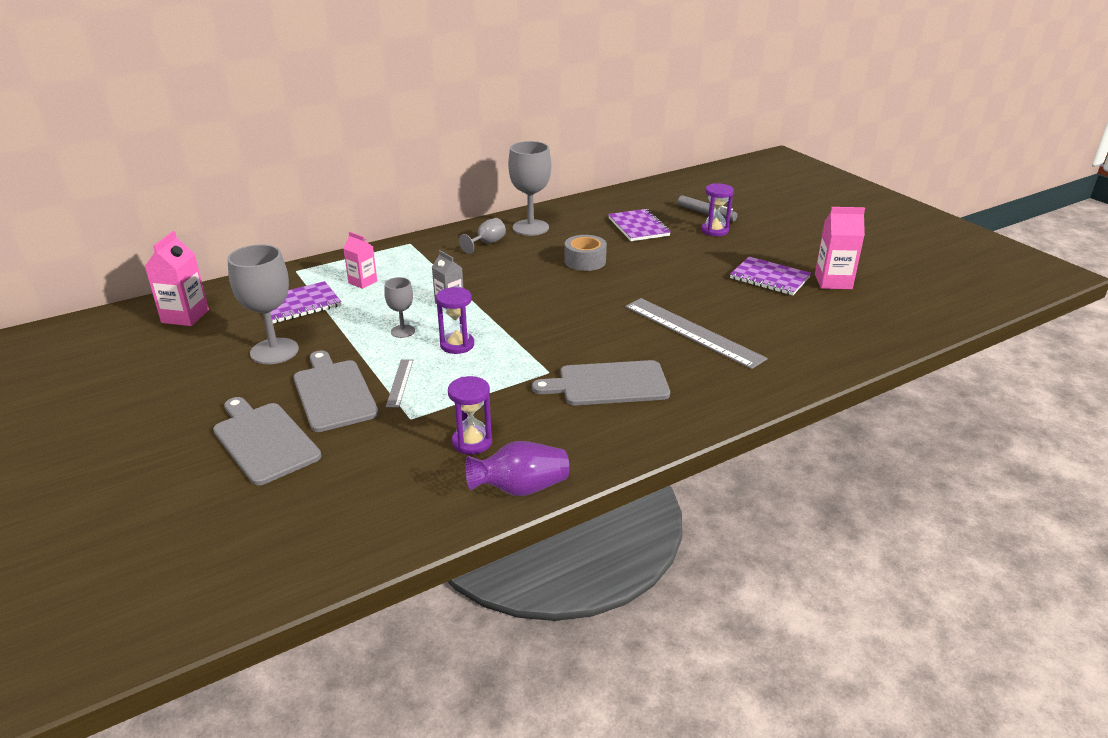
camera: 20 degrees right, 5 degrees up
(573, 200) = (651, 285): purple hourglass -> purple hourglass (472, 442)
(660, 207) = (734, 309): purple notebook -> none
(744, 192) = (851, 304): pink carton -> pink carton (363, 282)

==

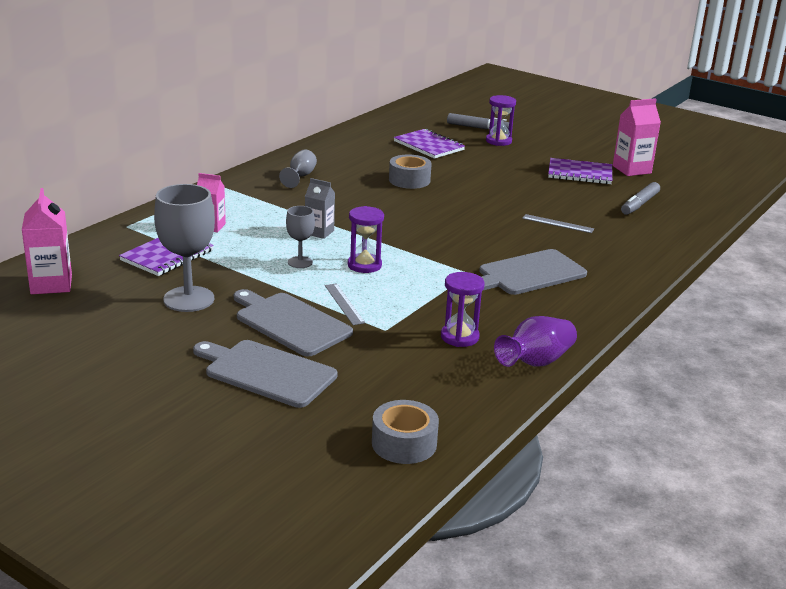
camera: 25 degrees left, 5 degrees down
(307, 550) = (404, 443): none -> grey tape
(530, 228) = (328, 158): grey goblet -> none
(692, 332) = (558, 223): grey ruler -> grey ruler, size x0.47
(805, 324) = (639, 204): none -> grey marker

__TASK DIRECTIONS__
In the entries above, find the line with "(660, 207) = (734, 309): purple" and the line with "(744, 192) = (851, 304): pink", then set down exactly those two and every line between them, nothing else.

__ANSWER TO THIS TASK__
(660, 207) = (734, 309): purple notebook -> none
(744, 192) = (851, 304): pink carton -> pink carton (363, 282)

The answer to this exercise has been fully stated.